_EXERCISE_. Filter the data below: copy out each line that contains the string "mute", matching case exactly.

--- START OF DATA ENTRIES ---

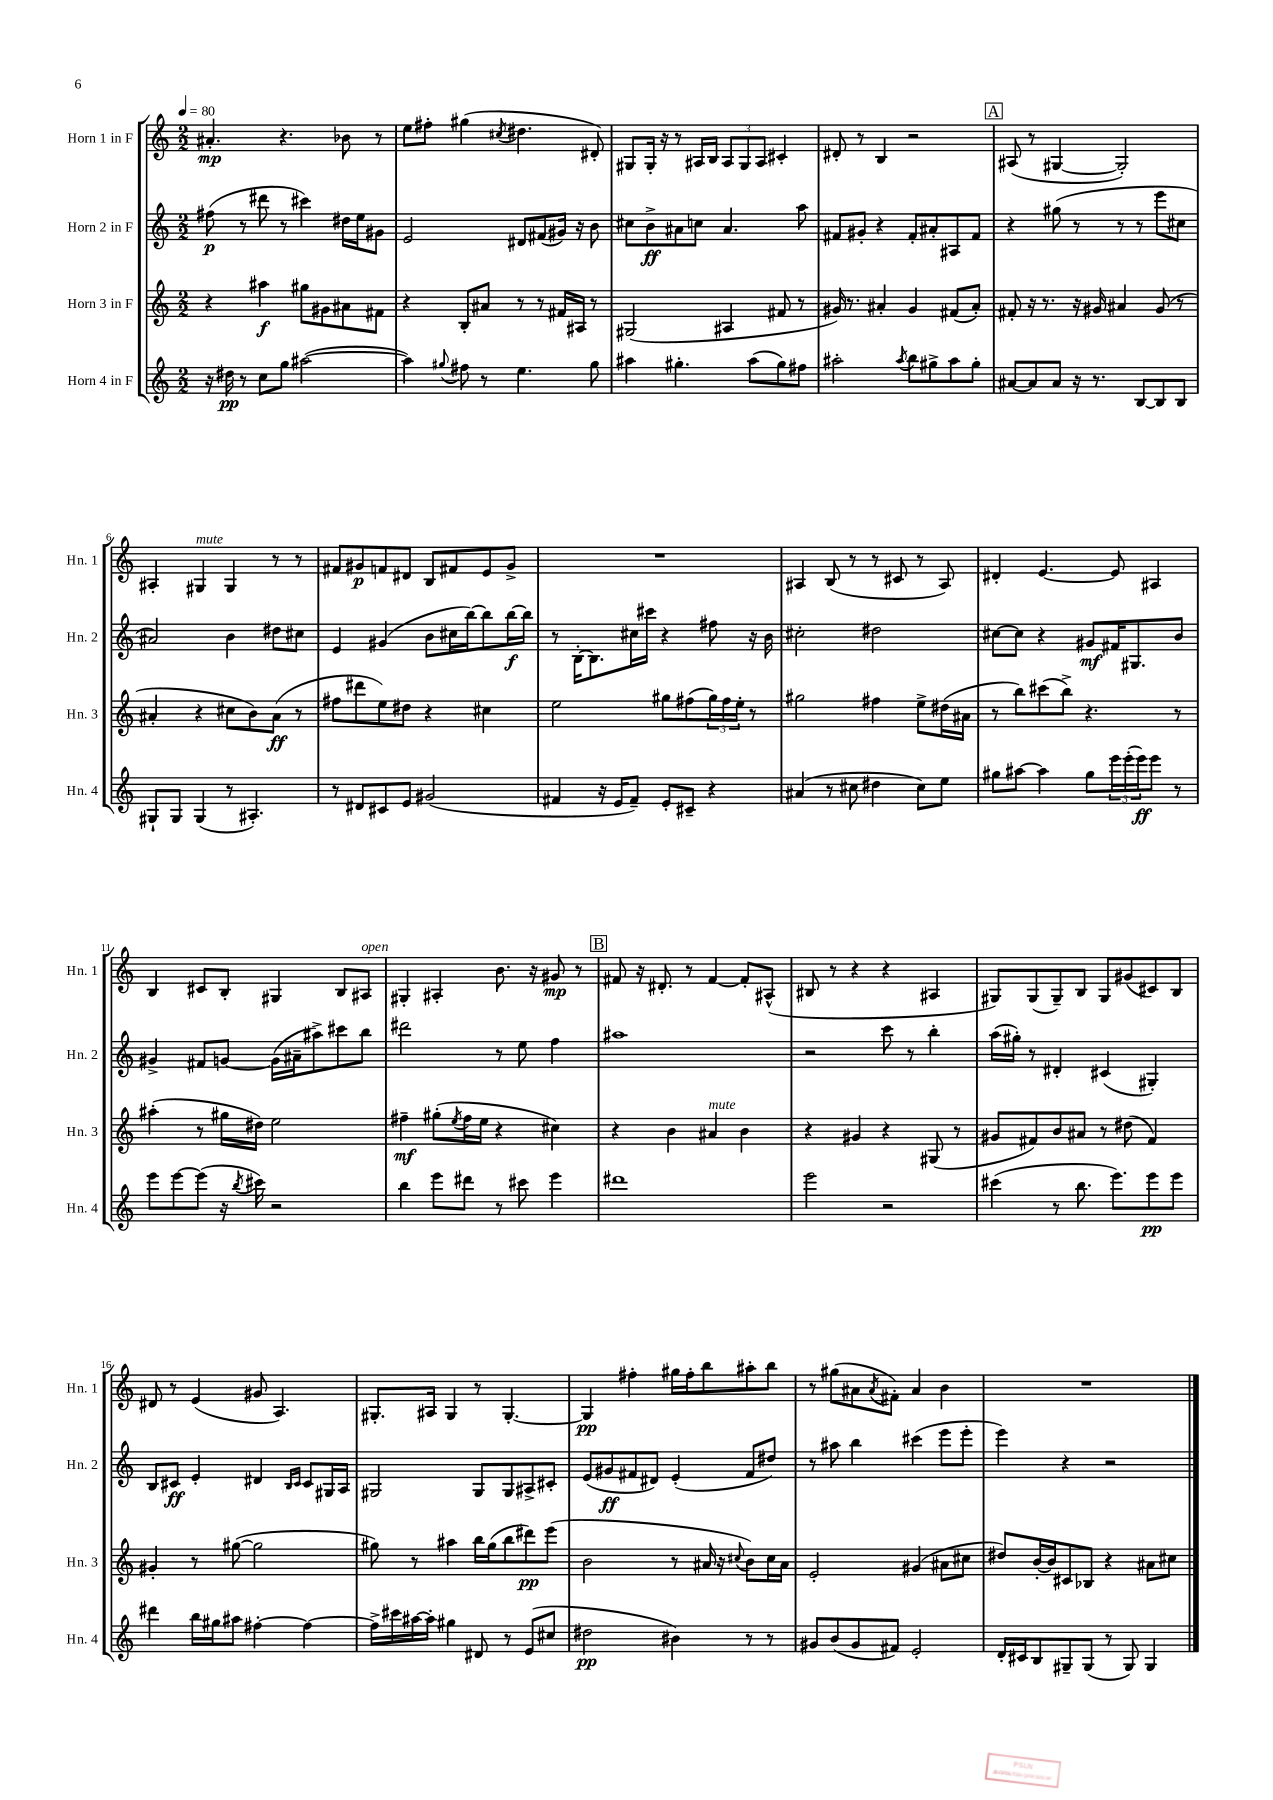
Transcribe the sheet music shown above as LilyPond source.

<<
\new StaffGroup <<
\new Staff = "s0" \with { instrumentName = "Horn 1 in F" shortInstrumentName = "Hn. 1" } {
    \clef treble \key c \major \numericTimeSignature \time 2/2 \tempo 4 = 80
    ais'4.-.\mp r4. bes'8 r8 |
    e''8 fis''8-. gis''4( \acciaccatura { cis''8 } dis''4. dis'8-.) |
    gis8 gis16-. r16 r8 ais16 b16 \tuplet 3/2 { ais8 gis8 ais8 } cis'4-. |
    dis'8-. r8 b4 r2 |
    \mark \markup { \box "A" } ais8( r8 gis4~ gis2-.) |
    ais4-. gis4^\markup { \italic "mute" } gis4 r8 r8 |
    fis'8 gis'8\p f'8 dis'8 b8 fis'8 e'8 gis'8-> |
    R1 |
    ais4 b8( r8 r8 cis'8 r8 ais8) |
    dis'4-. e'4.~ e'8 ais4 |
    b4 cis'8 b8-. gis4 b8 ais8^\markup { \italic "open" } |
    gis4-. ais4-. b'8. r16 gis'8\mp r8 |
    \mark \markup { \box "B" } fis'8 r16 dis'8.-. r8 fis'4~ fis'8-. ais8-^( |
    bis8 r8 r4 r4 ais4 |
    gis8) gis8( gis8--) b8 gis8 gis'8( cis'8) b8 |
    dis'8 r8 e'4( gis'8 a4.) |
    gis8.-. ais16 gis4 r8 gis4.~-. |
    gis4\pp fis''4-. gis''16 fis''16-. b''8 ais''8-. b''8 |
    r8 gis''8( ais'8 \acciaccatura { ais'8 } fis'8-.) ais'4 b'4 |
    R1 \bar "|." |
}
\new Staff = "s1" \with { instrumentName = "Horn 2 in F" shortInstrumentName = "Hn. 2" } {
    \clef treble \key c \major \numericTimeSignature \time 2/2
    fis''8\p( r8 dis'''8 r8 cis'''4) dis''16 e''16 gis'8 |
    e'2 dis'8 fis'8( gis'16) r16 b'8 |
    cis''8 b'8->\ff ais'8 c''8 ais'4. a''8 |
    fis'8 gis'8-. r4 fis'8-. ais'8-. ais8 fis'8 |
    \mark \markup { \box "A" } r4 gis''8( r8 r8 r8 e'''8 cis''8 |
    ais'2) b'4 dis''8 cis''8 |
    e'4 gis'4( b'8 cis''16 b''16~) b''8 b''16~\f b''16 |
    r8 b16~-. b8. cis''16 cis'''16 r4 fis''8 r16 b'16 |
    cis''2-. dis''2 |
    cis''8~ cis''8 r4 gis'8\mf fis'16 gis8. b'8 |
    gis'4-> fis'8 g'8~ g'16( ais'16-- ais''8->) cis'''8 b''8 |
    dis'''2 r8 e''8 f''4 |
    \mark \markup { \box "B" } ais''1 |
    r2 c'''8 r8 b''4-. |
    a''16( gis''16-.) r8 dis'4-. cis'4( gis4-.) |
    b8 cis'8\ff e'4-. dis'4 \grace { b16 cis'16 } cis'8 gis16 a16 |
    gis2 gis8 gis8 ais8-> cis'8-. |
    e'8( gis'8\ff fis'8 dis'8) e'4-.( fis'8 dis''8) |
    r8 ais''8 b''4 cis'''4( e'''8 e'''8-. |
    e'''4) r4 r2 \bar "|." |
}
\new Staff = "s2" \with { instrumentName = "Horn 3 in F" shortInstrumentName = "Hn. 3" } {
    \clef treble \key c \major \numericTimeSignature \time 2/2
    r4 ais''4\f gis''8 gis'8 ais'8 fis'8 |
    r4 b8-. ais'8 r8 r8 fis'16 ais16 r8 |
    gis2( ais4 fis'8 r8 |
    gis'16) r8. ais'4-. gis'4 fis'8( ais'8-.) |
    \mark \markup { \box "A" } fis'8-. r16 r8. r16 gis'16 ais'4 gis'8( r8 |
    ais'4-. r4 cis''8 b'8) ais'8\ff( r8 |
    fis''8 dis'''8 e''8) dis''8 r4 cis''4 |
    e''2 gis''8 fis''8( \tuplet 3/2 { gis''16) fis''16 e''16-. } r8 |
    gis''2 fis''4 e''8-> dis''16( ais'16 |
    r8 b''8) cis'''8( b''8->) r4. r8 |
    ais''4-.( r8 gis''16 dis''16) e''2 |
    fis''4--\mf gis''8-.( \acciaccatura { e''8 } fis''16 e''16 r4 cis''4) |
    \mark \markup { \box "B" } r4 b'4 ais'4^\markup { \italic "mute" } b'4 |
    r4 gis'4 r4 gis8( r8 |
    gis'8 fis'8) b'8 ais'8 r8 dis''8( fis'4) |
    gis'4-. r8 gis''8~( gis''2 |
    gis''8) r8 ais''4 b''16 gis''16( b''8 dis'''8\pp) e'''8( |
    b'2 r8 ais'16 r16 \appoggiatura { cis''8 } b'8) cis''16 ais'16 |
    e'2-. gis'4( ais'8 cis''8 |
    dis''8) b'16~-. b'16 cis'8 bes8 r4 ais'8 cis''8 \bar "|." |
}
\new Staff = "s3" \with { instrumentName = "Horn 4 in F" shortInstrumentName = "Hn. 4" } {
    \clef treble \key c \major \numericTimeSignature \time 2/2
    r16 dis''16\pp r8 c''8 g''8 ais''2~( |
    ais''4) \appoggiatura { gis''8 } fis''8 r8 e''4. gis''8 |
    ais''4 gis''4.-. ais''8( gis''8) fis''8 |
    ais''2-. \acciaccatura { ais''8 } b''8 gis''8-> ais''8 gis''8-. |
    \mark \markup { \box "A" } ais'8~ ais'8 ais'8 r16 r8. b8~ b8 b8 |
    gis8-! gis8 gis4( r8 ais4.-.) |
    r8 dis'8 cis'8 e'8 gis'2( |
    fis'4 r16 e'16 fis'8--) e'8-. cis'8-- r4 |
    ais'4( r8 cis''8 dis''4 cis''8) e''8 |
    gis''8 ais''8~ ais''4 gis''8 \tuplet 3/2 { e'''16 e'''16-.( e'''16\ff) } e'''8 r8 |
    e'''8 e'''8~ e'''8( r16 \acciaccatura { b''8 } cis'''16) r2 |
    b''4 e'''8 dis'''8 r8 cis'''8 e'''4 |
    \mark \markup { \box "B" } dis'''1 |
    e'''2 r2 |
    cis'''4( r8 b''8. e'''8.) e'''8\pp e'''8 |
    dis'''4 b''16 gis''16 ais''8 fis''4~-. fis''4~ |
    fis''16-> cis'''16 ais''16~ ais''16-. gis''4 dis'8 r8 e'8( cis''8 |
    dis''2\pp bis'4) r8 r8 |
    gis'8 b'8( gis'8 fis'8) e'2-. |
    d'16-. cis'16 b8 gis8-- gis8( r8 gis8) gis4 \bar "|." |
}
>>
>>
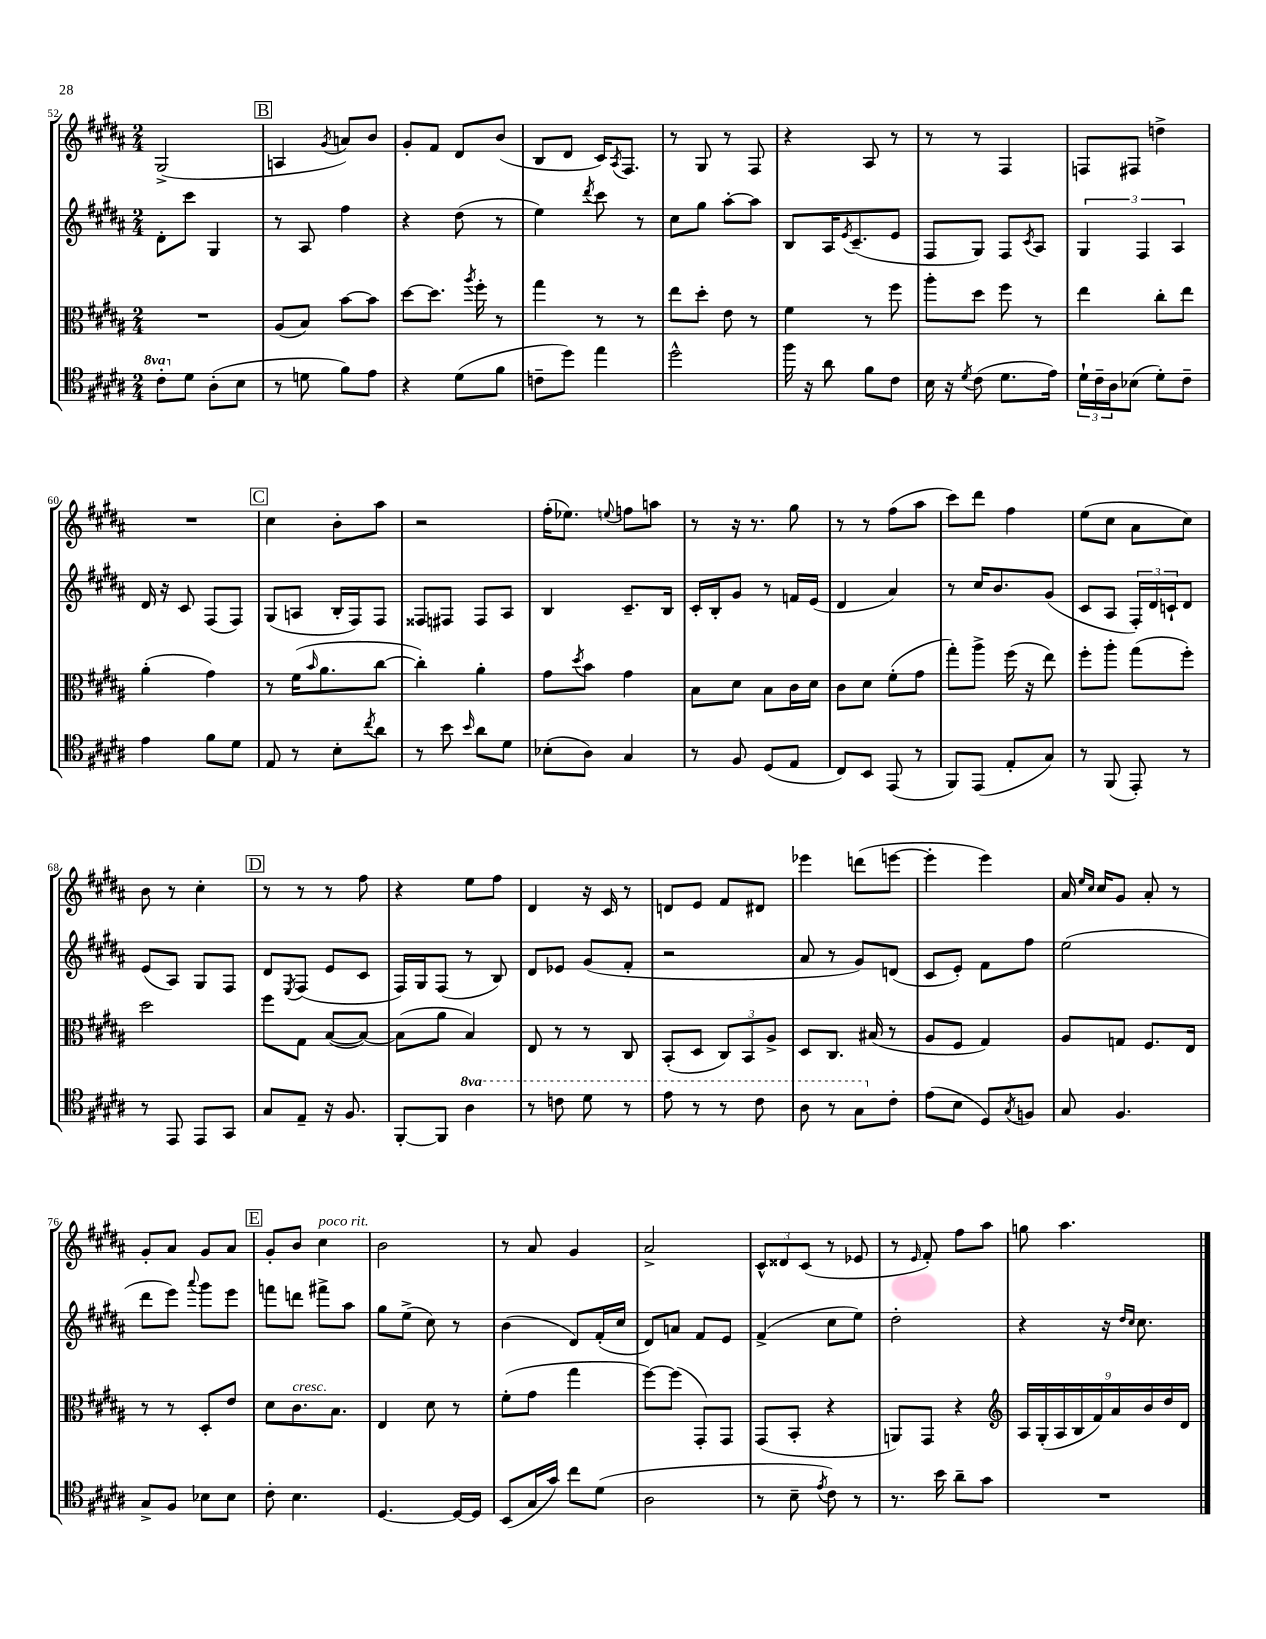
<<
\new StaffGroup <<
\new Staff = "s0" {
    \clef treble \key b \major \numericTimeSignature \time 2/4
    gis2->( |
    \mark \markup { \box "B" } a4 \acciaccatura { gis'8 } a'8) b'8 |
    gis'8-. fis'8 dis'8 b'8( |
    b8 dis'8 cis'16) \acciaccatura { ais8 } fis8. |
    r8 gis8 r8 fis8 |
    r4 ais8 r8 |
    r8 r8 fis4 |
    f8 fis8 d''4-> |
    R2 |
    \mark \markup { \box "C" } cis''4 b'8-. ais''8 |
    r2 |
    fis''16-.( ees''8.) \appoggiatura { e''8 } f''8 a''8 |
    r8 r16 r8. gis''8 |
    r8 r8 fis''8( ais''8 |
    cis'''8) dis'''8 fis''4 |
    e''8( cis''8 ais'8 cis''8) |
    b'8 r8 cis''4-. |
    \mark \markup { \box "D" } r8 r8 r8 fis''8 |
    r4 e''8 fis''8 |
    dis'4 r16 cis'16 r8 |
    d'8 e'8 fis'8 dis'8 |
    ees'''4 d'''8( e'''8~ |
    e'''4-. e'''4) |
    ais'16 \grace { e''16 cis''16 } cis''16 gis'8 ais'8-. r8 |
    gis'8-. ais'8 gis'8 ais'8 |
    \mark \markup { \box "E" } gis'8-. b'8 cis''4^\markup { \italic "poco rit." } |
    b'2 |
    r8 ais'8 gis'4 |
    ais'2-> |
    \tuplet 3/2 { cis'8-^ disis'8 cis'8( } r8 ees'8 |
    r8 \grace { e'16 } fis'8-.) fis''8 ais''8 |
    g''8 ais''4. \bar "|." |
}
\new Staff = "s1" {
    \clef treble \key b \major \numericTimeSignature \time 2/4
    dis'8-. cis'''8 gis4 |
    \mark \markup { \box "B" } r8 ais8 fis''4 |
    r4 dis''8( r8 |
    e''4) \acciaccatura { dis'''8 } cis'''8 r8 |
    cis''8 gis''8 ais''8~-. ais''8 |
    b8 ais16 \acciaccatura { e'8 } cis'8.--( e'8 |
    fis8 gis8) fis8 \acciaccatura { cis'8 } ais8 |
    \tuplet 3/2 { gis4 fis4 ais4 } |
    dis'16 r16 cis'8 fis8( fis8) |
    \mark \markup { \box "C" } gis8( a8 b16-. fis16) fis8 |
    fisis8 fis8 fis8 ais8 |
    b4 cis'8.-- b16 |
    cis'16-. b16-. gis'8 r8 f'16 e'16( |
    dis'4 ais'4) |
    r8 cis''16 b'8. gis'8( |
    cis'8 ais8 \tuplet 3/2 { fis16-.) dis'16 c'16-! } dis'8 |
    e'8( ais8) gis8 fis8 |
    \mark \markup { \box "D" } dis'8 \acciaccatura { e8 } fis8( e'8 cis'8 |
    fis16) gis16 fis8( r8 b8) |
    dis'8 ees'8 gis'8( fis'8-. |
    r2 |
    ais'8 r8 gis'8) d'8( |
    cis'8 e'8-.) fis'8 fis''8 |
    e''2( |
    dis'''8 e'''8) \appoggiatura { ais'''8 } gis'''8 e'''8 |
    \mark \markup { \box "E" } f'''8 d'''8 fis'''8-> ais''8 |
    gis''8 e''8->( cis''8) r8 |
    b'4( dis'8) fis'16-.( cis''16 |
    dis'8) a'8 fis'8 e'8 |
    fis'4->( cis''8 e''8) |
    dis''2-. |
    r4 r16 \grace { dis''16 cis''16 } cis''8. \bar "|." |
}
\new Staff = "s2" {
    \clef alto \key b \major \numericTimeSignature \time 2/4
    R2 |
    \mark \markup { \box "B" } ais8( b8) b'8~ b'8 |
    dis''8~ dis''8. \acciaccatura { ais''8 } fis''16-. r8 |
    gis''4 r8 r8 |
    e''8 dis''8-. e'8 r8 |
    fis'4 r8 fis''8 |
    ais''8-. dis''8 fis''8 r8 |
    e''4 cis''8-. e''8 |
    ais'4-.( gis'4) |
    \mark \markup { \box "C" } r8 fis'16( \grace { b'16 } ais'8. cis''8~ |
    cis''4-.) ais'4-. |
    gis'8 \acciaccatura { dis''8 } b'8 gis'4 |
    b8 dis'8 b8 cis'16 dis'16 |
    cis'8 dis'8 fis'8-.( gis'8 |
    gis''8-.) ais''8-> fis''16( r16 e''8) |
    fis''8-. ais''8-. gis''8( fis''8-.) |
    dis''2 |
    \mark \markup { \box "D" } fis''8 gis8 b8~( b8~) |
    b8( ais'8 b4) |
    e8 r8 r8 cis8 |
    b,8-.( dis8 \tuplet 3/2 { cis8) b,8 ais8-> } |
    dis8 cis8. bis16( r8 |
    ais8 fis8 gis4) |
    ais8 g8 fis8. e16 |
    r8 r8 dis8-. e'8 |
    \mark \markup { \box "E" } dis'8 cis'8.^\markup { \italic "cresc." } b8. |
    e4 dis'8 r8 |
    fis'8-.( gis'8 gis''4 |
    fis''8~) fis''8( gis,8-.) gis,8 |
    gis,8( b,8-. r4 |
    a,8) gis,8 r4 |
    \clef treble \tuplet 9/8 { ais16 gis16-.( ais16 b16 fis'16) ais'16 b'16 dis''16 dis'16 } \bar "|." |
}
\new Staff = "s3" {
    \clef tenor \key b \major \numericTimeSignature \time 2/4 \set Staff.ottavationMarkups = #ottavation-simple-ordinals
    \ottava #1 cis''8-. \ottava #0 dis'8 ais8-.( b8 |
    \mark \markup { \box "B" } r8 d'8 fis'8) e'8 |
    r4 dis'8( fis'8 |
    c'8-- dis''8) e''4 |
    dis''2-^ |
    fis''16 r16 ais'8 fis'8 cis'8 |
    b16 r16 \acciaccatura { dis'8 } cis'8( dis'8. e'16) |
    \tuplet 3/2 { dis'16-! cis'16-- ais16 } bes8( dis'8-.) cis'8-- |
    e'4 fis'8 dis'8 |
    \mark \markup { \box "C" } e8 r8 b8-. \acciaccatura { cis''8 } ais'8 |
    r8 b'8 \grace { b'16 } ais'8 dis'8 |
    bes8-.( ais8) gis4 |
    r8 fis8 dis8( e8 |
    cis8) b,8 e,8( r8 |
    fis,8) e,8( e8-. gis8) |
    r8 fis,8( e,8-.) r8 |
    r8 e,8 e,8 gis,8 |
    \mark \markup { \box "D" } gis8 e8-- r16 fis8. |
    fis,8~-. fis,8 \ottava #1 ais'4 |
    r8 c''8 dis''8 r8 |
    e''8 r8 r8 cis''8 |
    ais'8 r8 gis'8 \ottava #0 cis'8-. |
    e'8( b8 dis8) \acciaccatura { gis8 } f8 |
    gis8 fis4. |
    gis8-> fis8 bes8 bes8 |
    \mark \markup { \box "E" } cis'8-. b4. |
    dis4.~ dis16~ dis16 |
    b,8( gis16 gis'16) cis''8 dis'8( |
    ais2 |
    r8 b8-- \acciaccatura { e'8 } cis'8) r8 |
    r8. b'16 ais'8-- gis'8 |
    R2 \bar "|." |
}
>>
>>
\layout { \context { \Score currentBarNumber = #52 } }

--- END OF DATA ENTRIES ---

_FINISHED EXERCISE_.
    ais4-. gis4^\markup { \italic "mute" } gis4 r8 r8 |
    \mark \markup { \box "B" } r4 b'4 ais'4^\markup { \italic "mute" } b'4 |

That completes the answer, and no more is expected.